◆ Assigned task ◆
Scan the following material for the string "recolor" and copy each line in which it appears.

*** Opening Available data ***

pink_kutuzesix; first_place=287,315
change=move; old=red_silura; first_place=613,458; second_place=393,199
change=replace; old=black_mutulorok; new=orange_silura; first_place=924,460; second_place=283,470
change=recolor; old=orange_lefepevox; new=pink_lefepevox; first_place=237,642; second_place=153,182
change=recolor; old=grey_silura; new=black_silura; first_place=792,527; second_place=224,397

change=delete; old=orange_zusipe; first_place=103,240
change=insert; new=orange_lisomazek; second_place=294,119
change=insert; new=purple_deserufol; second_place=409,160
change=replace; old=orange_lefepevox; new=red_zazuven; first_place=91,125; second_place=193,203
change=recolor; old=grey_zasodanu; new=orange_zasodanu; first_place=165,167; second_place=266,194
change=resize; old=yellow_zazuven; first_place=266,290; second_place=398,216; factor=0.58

*** Closing Available data ***

◆ Written response ◆
change=recolor; old=orange_lefepevox; new=pink_lefepevox; first_place=237,642; second_place=153,182
change=recolor; old=grey_silura; new=black_silura; first_place=792,527; second_place=224,397
change=recolor; old=grey_zasodanu; new=orange_zasodanu; first_place=165,167; second_place=266,194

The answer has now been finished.